- [TASK OBJECTIVE] Your result should be every line of the records below that contains the word "none".

- [SUPPLIED DATA]
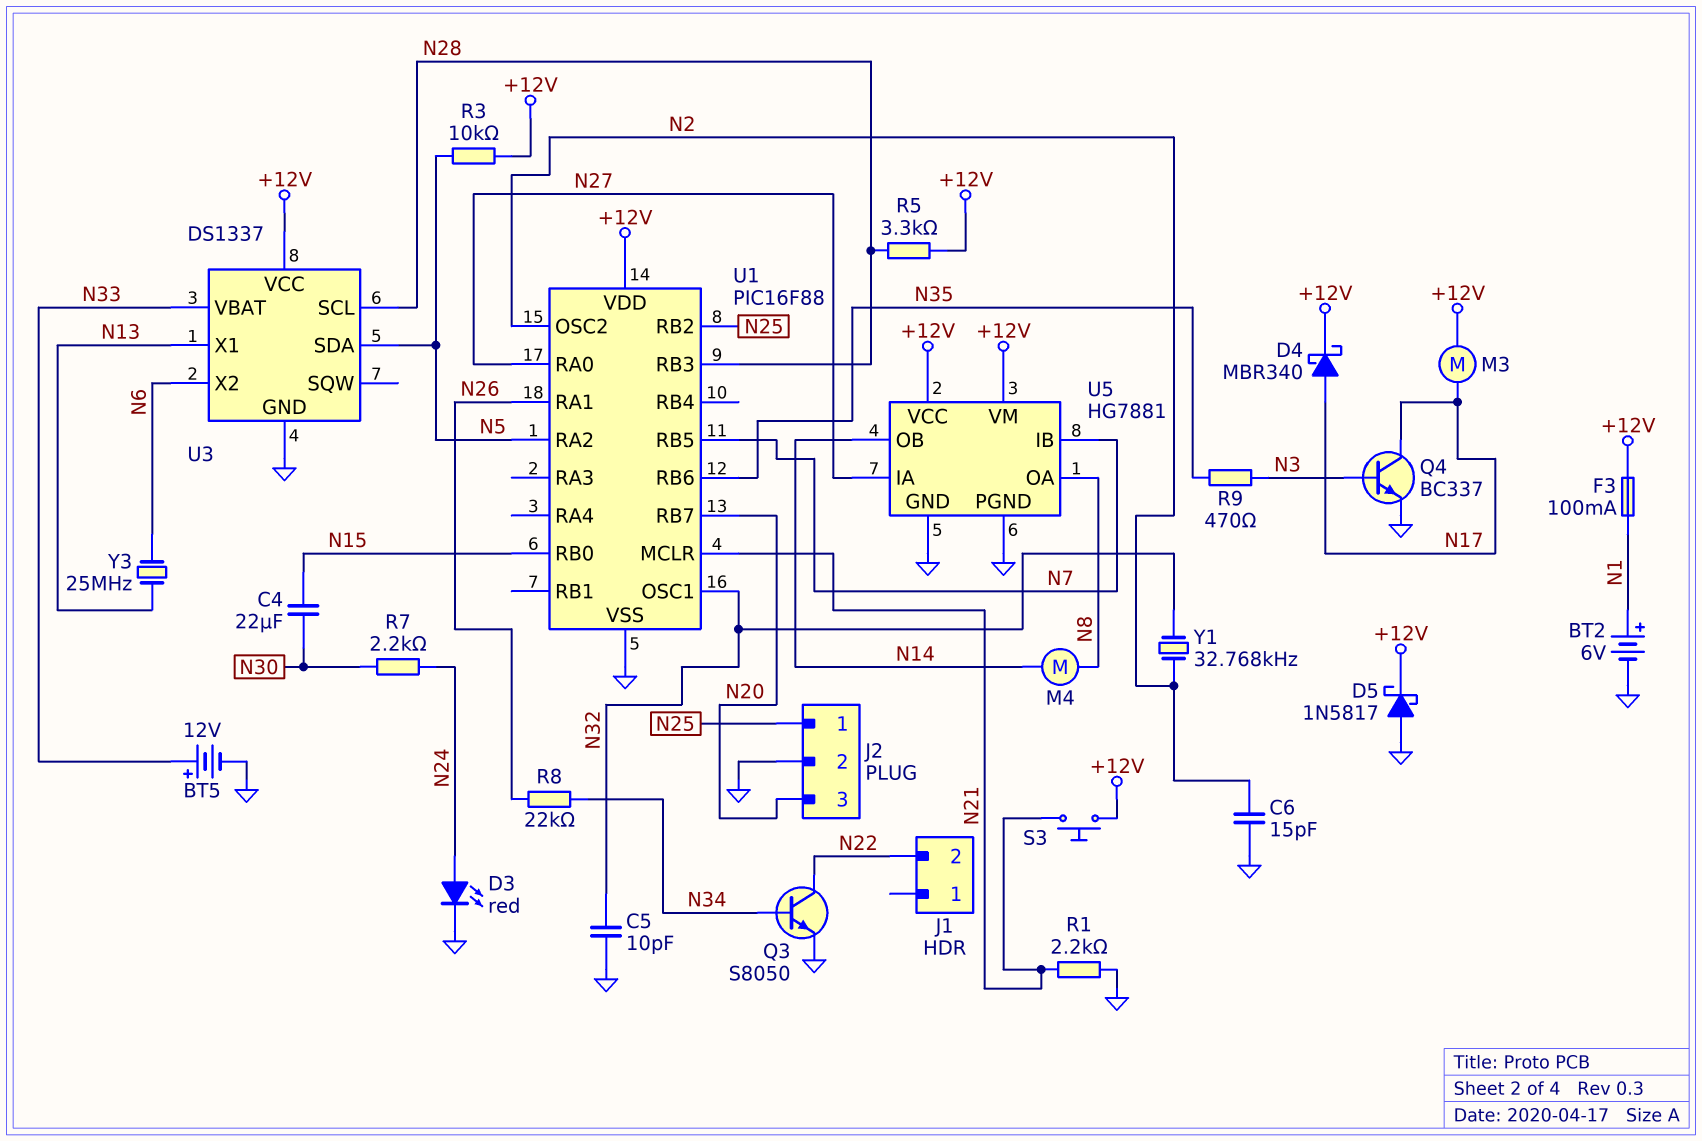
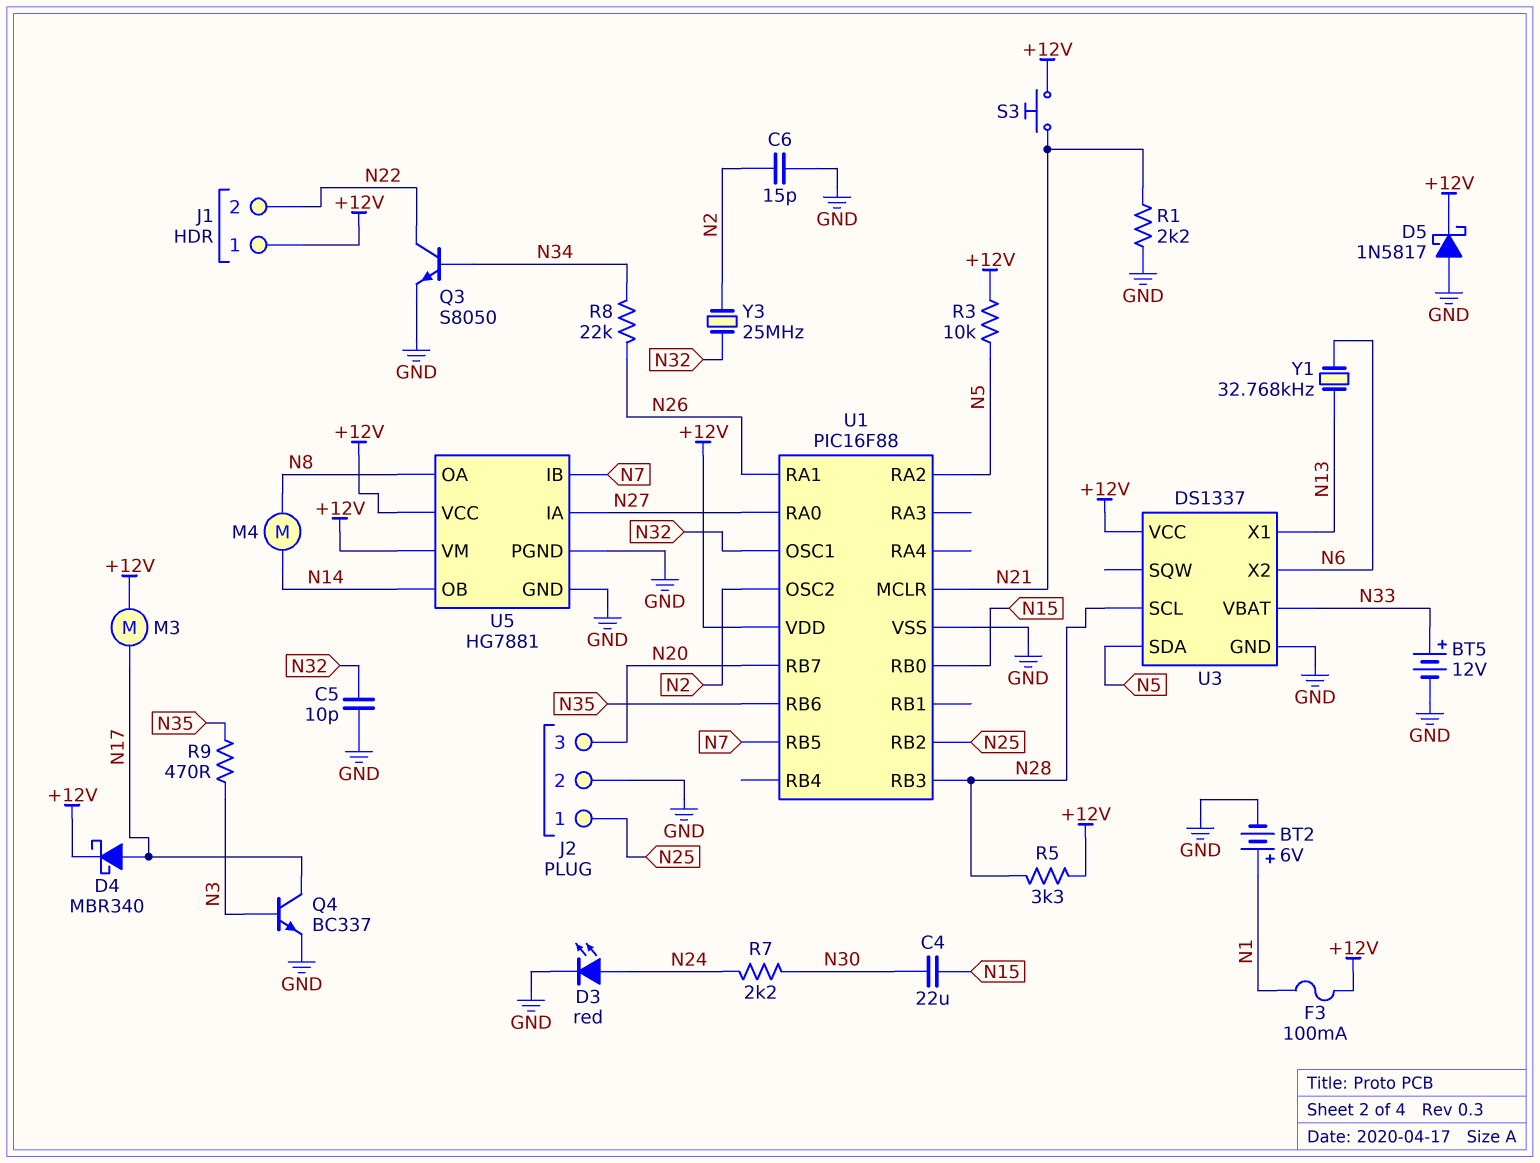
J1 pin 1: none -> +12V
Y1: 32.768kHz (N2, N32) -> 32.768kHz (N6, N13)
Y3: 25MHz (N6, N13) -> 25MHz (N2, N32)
--
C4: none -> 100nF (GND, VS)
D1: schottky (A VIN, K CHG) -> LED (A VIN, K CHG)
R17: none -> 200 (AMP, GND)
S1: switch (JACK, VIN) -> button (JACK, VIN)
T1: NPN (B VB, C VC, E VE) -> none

- [RESULT]
J1 pin 1: none -> +12V
C4: none -> 100nF (GND, VS)
R17: none -> 200 (AMP, GND)
T1: NPN (B VB, C VC, E VE) -> none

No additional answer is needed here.